**Task data:**
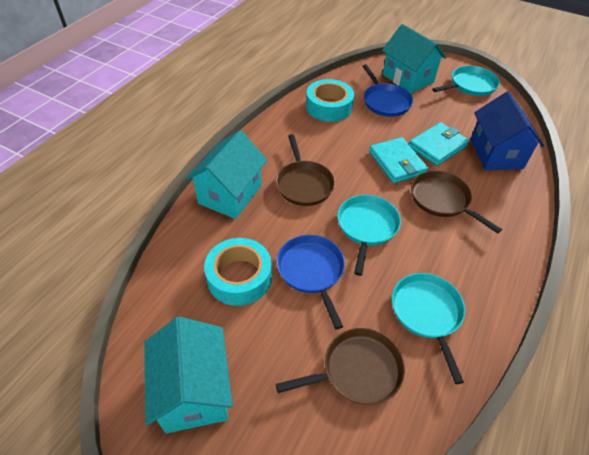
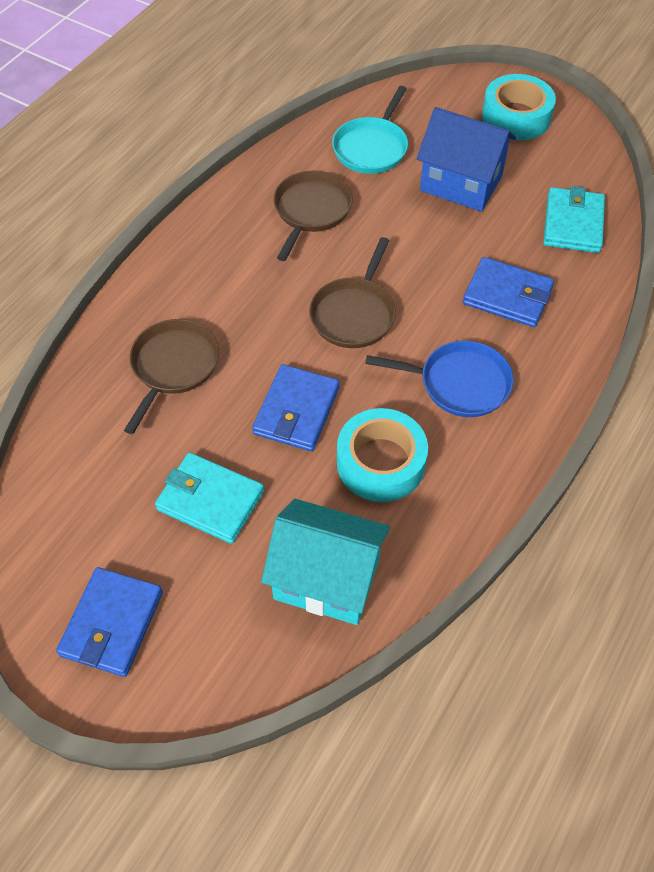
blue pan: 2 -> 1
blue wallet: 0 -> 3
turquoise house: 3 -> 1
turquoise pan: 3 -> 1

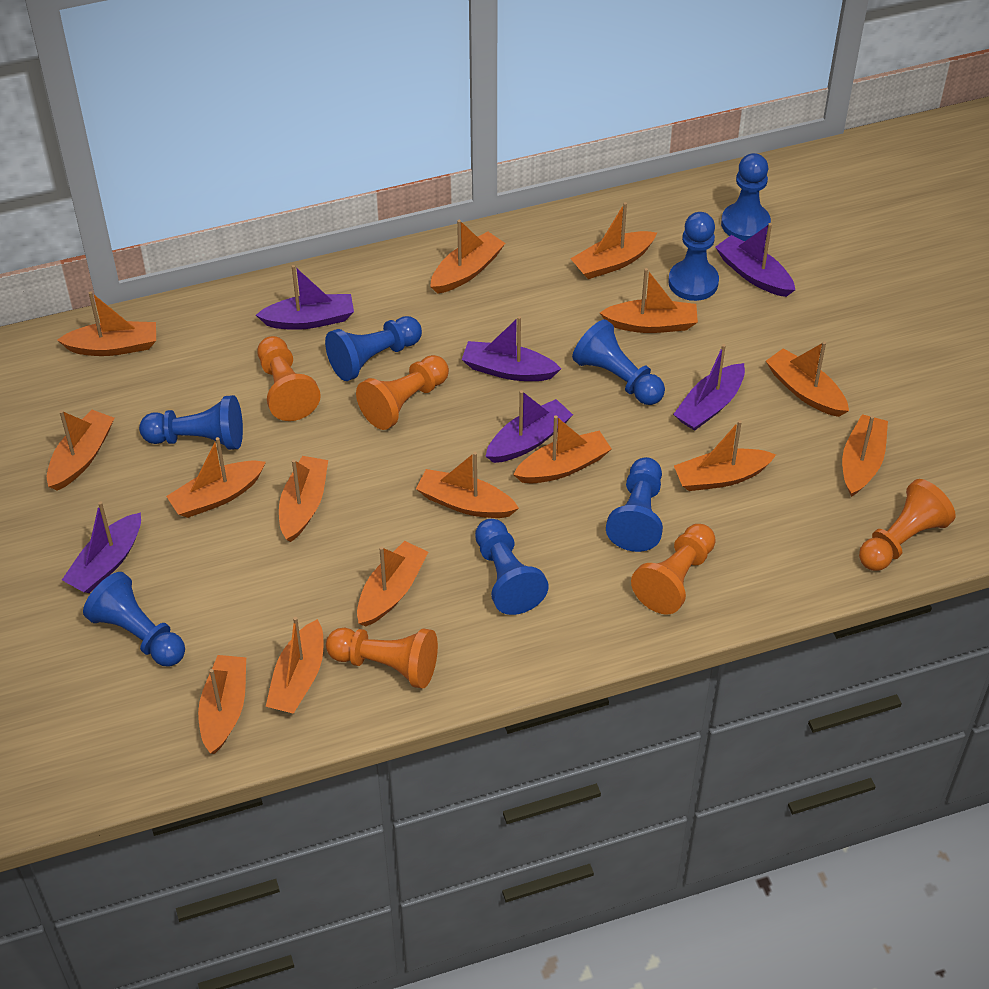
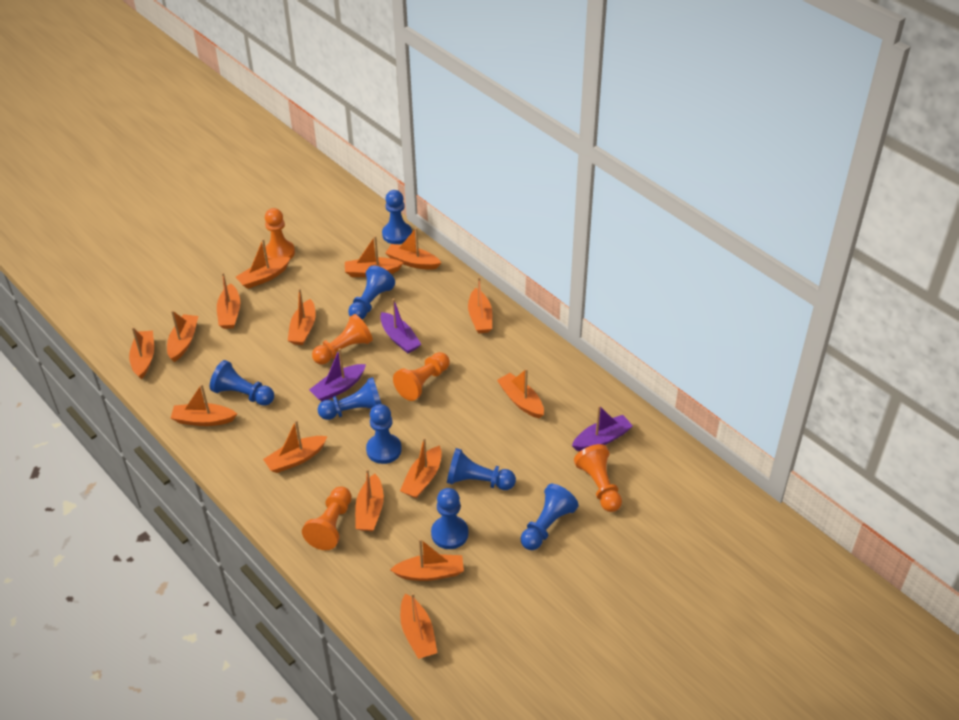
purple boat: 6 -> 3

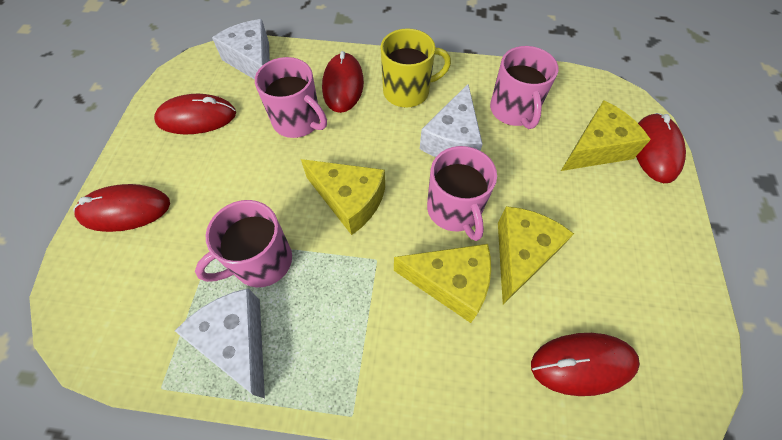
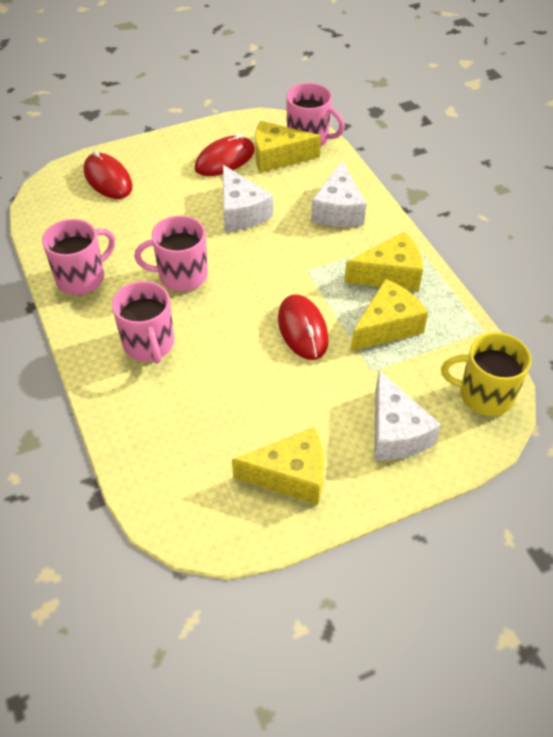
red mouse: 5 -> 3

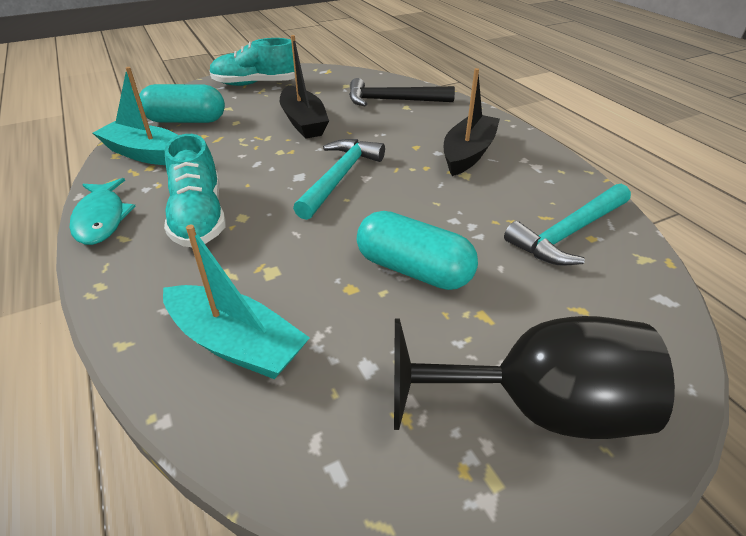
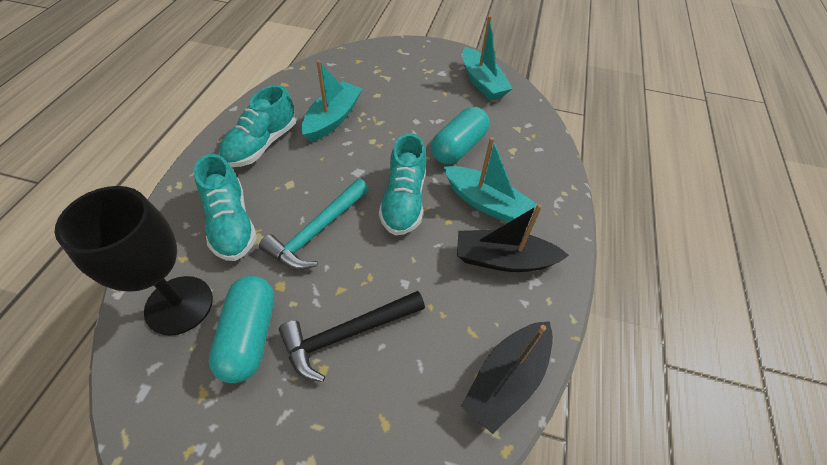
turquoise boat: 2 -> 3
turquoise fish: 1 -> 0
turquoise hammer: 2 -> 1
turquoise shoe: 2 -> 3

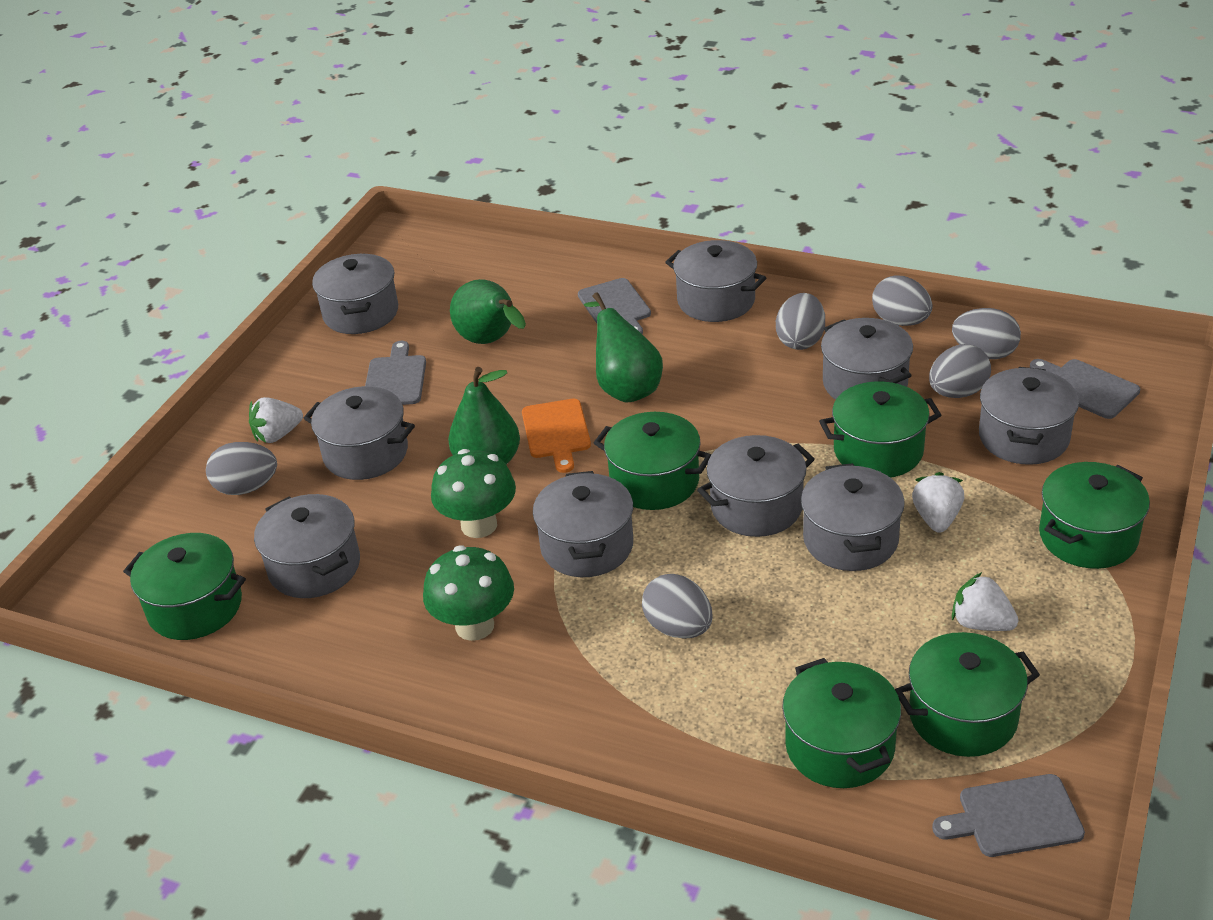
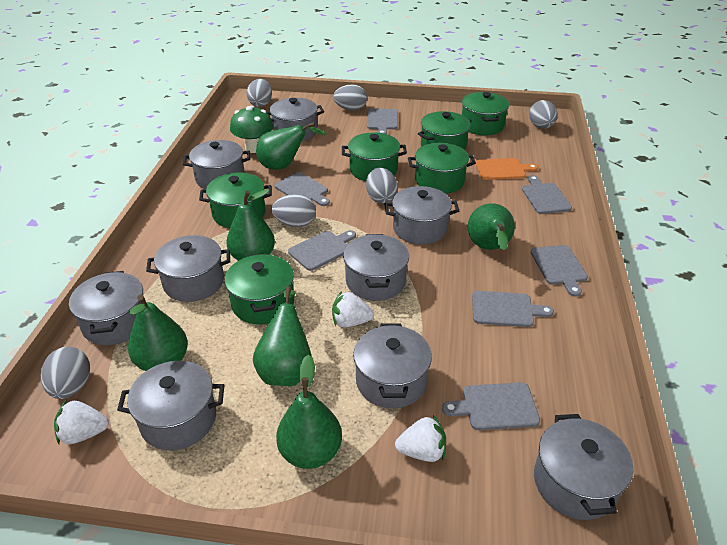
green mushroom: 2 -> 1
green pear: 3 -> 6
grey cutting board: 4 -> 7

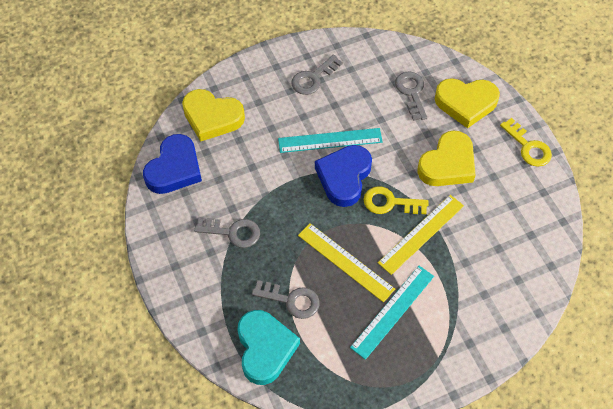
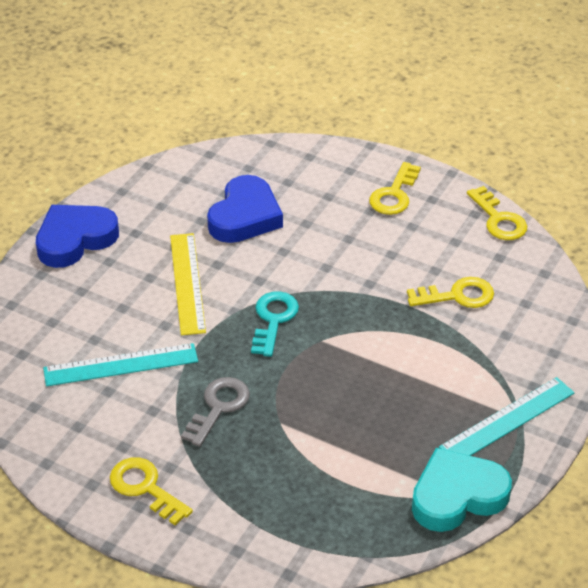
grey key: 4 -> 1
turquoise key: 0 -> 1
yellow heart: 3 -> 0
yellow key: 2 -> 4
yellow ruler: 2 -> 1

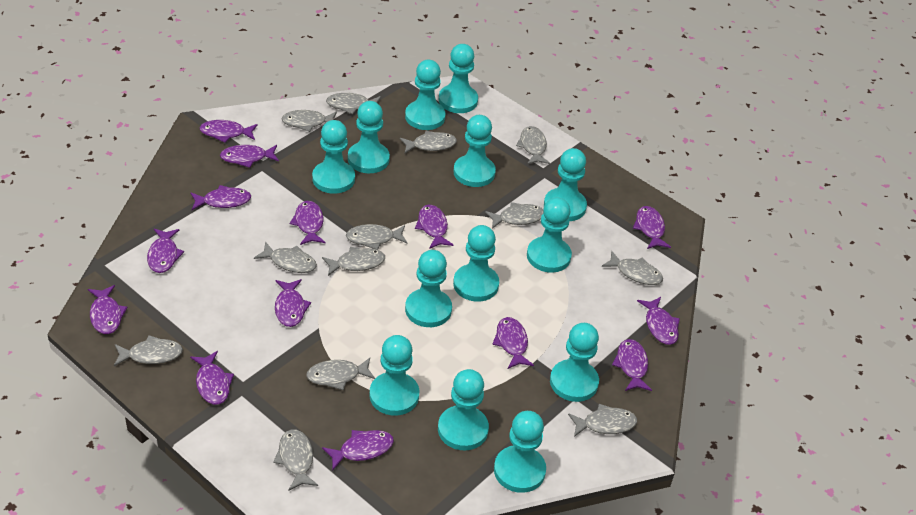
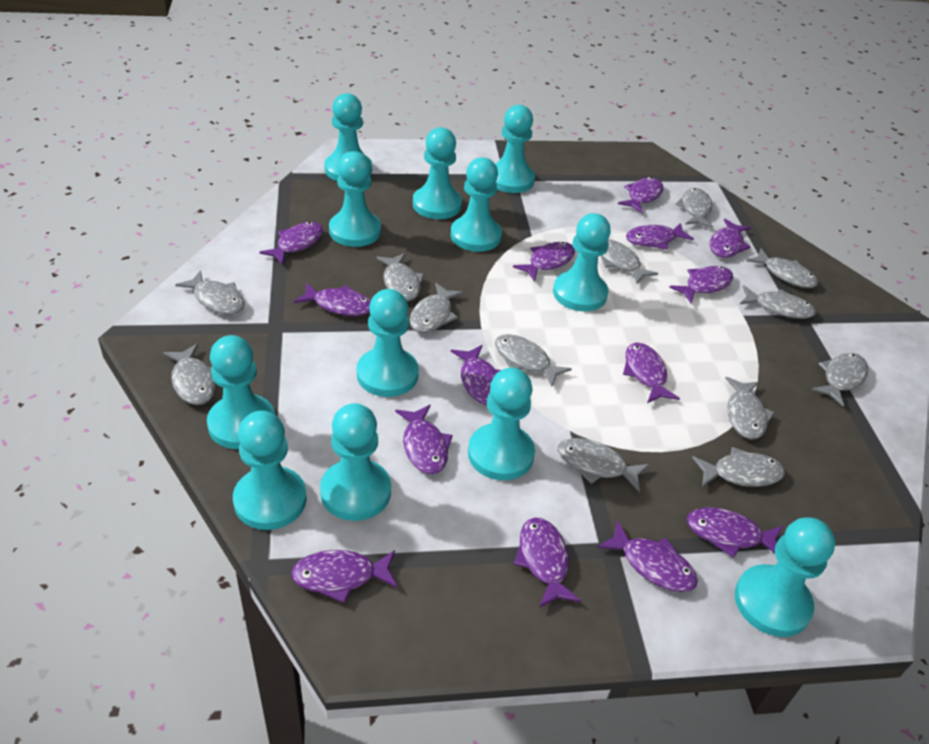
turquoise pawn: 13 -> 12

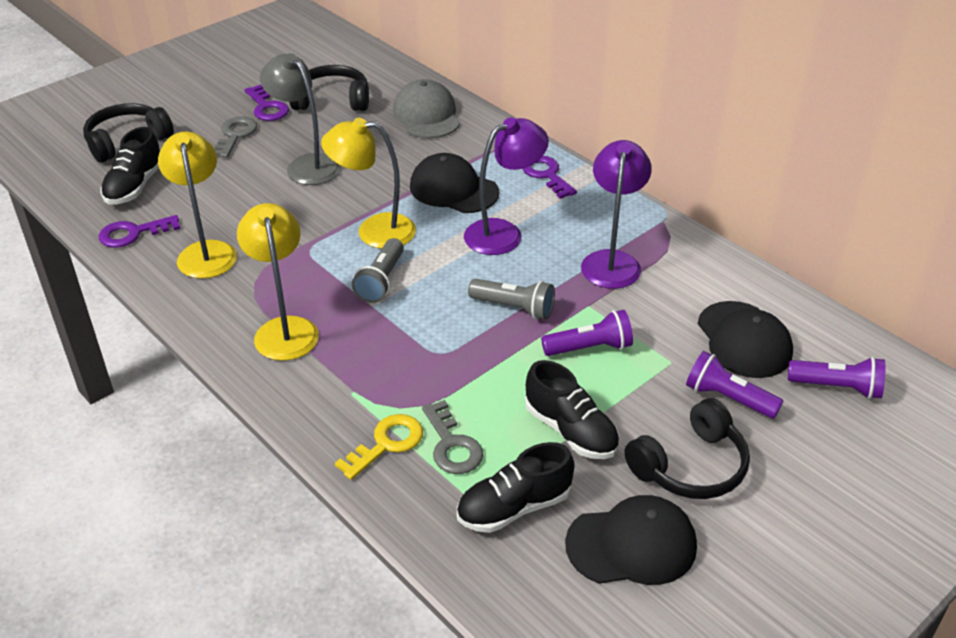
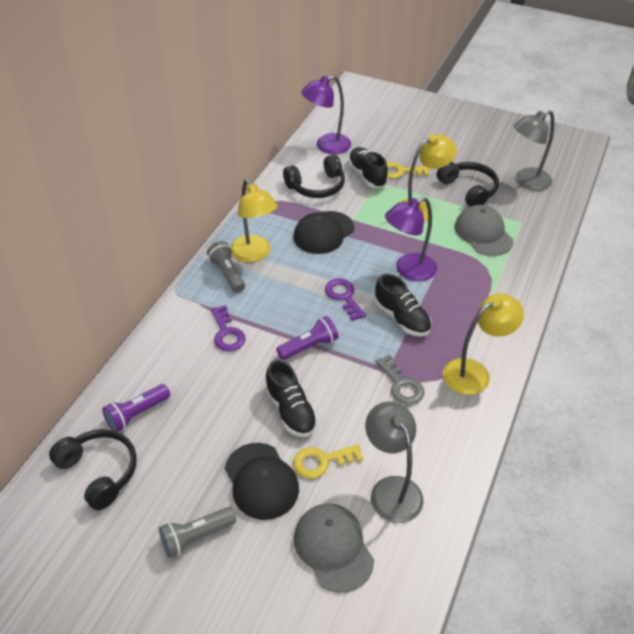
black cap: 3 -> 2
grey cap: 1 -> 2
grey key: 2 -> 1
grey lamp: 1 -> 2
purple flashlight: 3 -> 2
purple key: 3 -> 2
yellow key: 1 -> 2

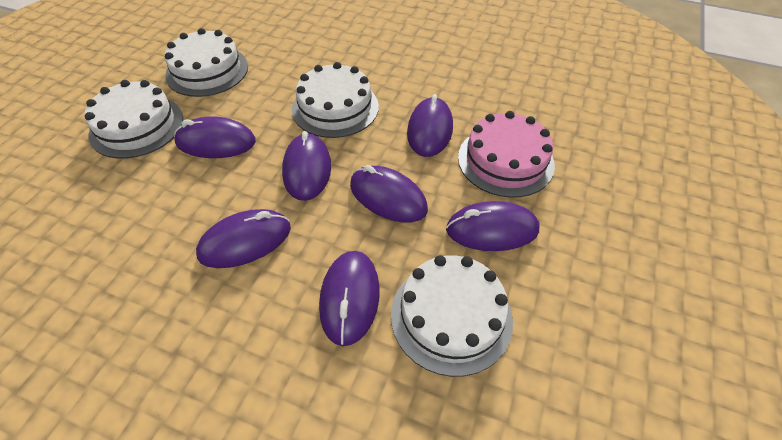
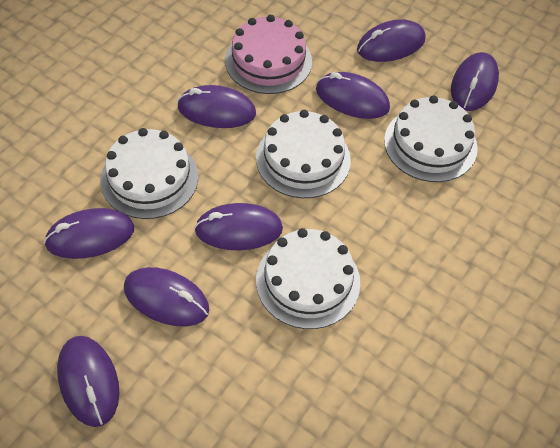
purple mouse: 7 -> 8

**What to produce:**
Leaving aside the pictures, copy the listing above exactly.

**Solution to the exercise:**
blue pan: 2 -> 1
blue wallet: 0 -> 3
turquoise house: 3 -> 1
turquoise pan: 3 -> 1

purple boat: 6 -> 3

red mouse: 5 -> 3

turquoise boat: 2 -> 3
turquoise fish: 1 -> 0
turquoise hammer: 2 -> 1
turquoise shoe: 2 -> 3

green mushroom: 2 -> 1
green pear: 3 -> 6
grey cutting board: 4 -> 7

grey key: 4 -> 1
turquoise key: 0 -> 1
yellow heart: 3 -> 0
yellow key: 2 -> 4
yellow ruler: 2 -> 1

turquoise pawn: 13 -> 12

black cap: 3 -> 2
grey cap: 1 -> 2
grey key: 2 -> 1
grey lamp: 1 -> 2
purple flashlight: 3 -> 2
purple key: 3 -> 2
yellow key: 1 -> 2

purple mouse: 7 -> 8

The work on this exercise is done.